BRIEF
Look through the data below for the line with "orange tile A9:C9", and transcribe it exactly together with each line after it up to and including the line with "yellow slope D1:F1 level 1 top F". Give nothing else.

TASK INPUTS

....................

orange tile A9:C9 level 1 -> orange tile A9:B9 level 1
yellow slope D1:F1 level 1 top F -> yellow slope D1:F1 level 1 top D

....................

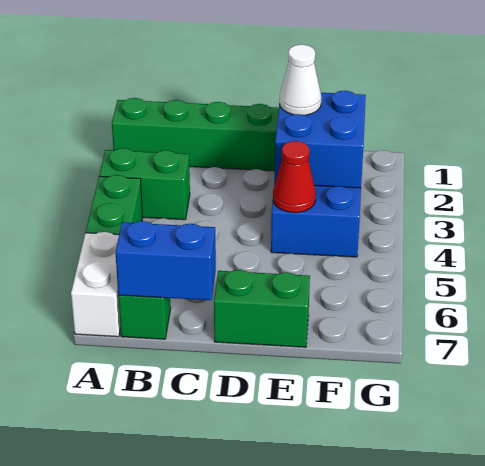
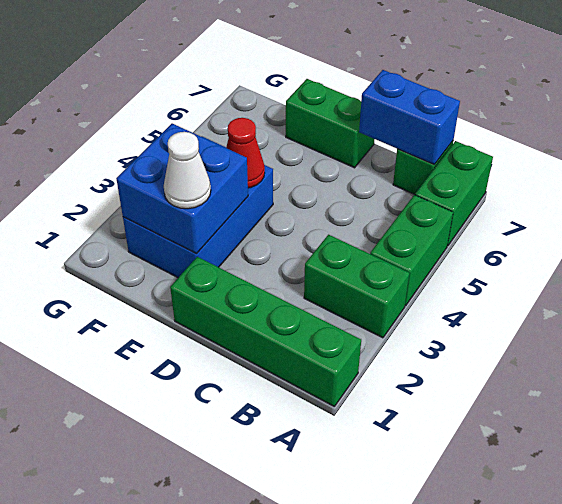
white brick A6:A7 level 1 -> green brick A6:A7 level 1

....................

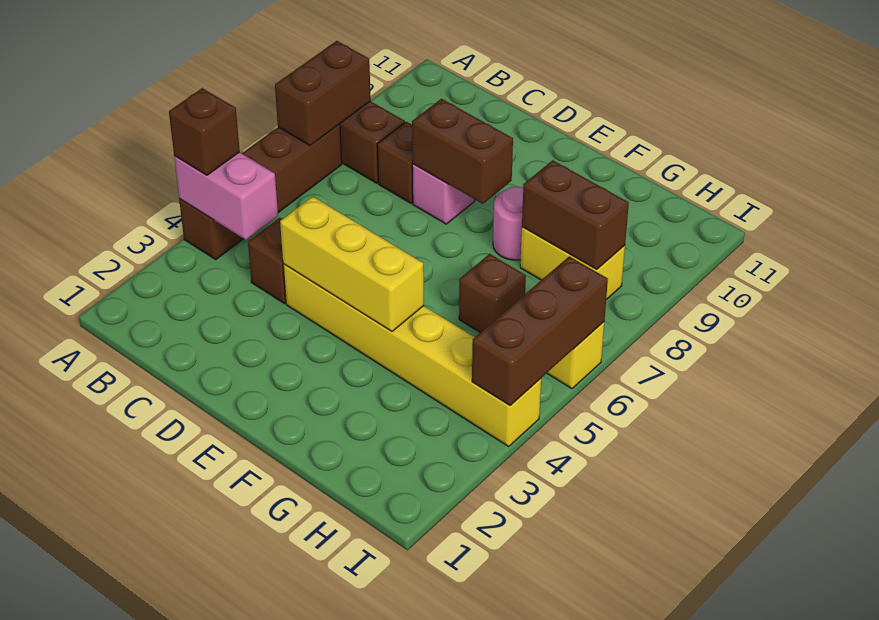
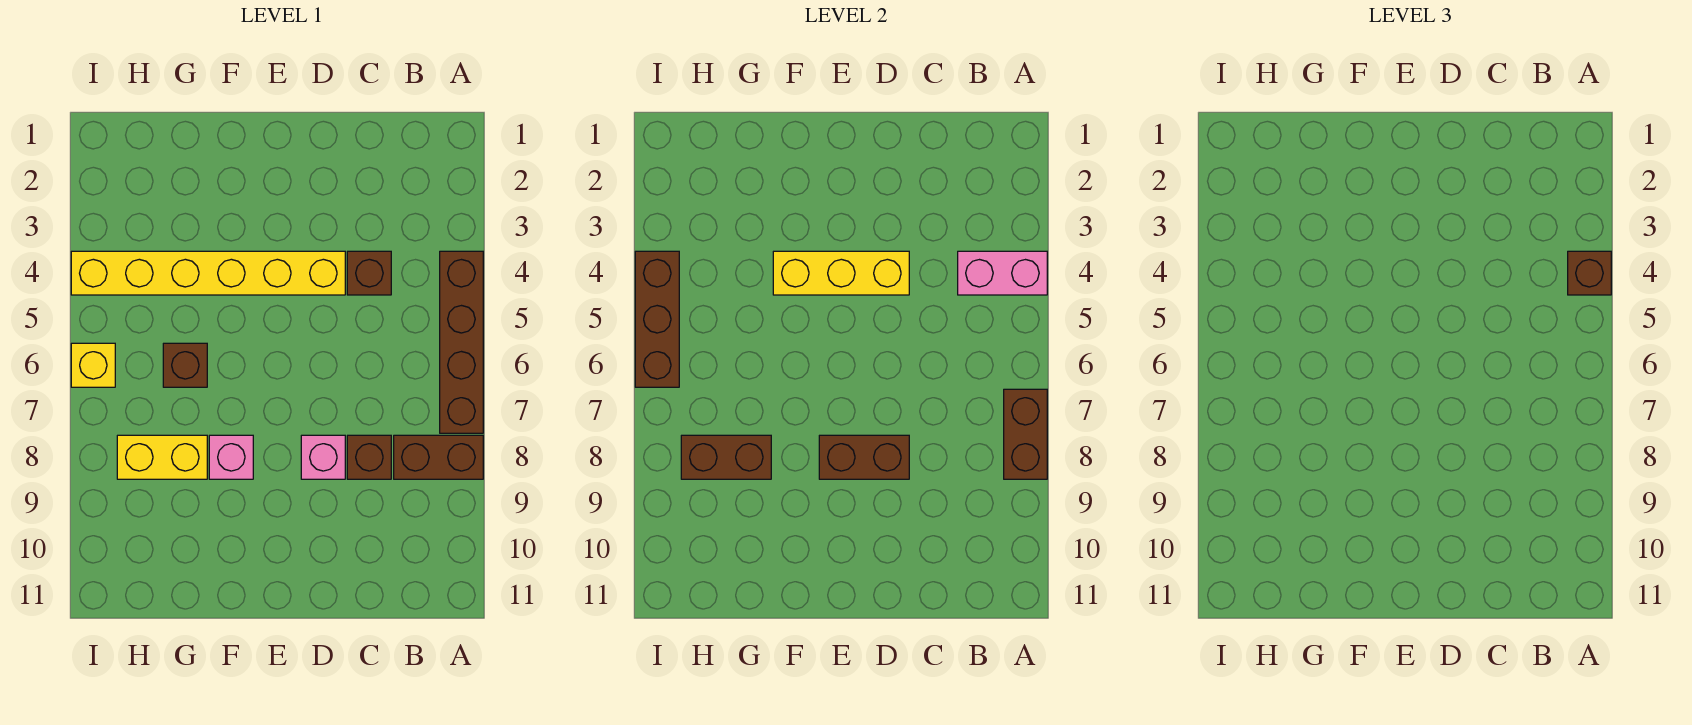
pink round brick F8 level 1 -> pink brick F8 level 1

....................

RESULT
orange tile A9:C9 level 1 -> orange tile A9:B9 level 1
yellow slope D1:F1 level 1 top F -> yellow slope D1:F1 level 1 top D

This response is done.